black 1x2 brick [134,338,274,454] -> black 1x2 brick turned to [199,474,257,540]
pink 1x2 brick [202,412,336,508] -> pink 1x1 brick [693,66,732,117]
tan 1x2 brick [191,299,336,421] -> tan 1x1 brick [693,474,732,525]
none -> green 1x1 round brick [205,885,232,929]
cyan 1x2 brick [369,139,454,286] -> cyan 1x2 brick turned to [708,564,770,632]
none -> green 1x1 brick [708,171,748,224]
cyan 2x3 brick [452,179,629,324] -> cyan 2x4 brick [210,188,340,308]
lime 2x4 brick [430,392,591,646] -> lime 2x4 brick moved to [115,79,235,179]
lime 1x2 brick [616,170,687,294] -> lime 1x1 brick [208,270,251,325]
==
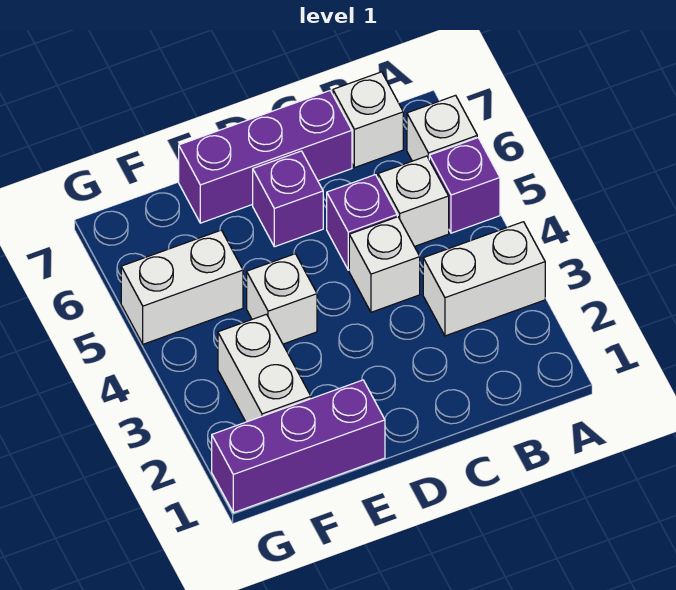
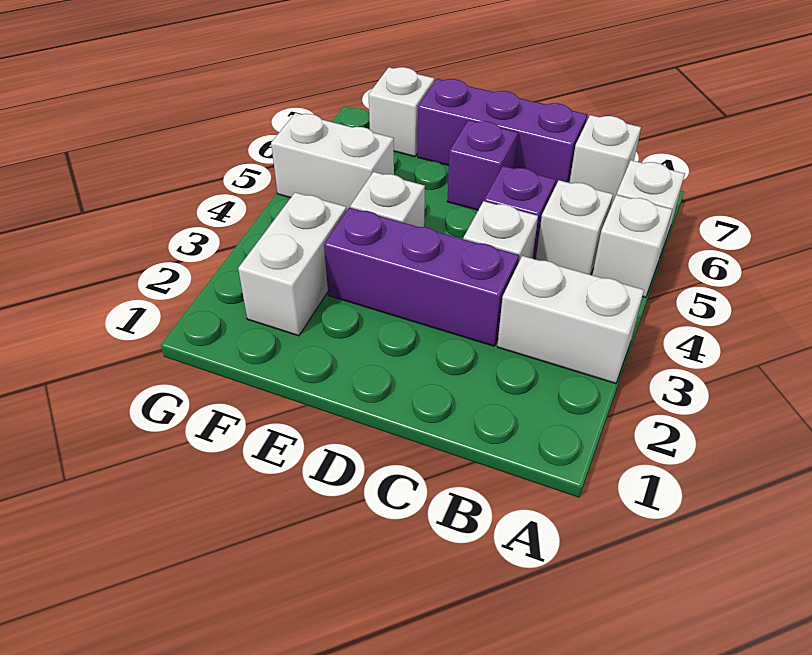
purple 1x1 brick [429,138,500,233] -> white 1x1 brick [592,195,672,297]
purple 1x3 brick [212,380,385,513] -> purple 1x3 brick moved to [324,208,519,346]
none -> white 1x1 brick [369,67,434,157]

--- HOW TO COMPLETE THIS TASK ---
In the entries above, please find the line with "black 1x2 brick [134,338,274,454]" and the line with "lime 1x2 brick", then write out exactly those two lines and every line between them, and nothing more.

--- ANSWER AREA ---
black 1x2 brick [134,338,274,454] -> black 1x2 brick turned to [199,474,257,540]
pink 1x2 brick [202,412,336,508] -> pink 1x1 brick [693,66,732,117]
tan 1x2 brick [191,299,336,421] -> tan 1x1 brick [693,474,732,525]
none -> green 1x1 round brick [205,885,232,929]
cyan 1x2 brick [369,139,454,286] -> cyan 1x2 brick turned to [708,564,770,632]
none -> green 1x1 brick [708,171,748,224]
cyan 2x3 brick [452,179,629,324] -> cyan 2x4 brick [210,188,340,308]
lime 2x4 brick [430,392,591,646] -> lime 2x4 brick moved to [115,79,235,179]
lime 1x2 brick [616,170,687,294] -> lime 1x1 brick [208,270,251,325]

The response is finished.